# ABOUT THIS TASK
Look through the data below and return each line where "brick" appears.

# DATASET CONTENT

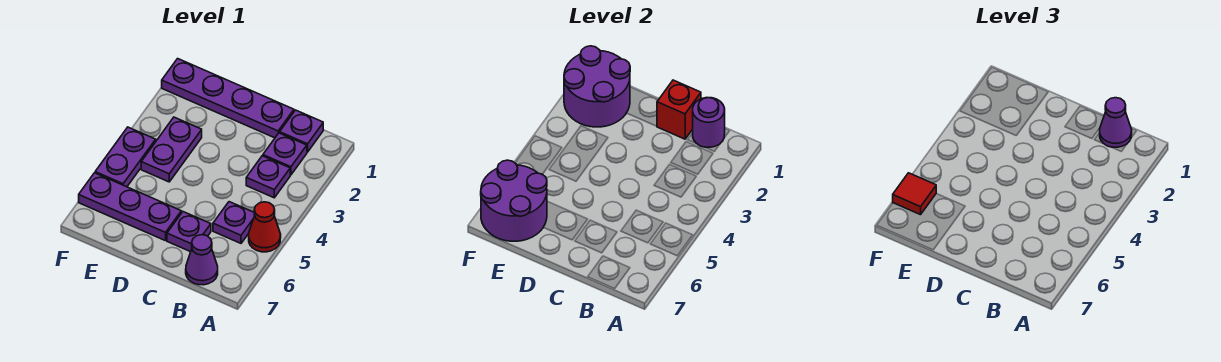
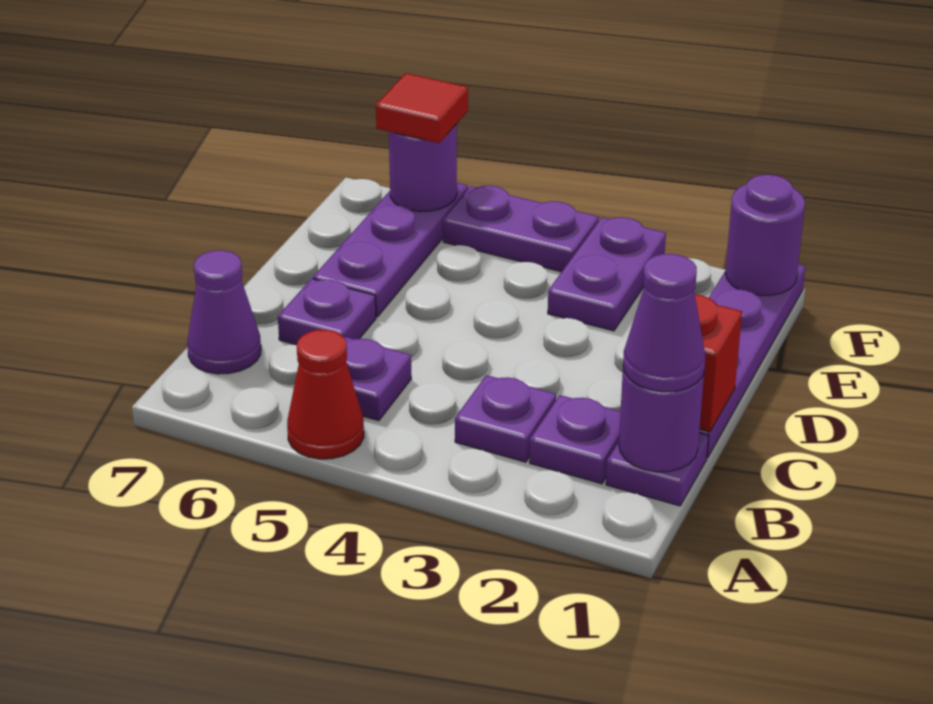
purple round brick E1:F2 level 2 -> purple round brick F1 level 2
purple plate E3:E4 level 1 -> purple plate E3:F3 level 1
purple round brick E6:F7 level 2 -> purple round brick F6 level 2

# WRITTEN ANSWER
purple round brick E1:F2 level 2 -> purple round brick F1 level 2
purple round brick E6:F7 level 2 -> purple round brick F6 level 2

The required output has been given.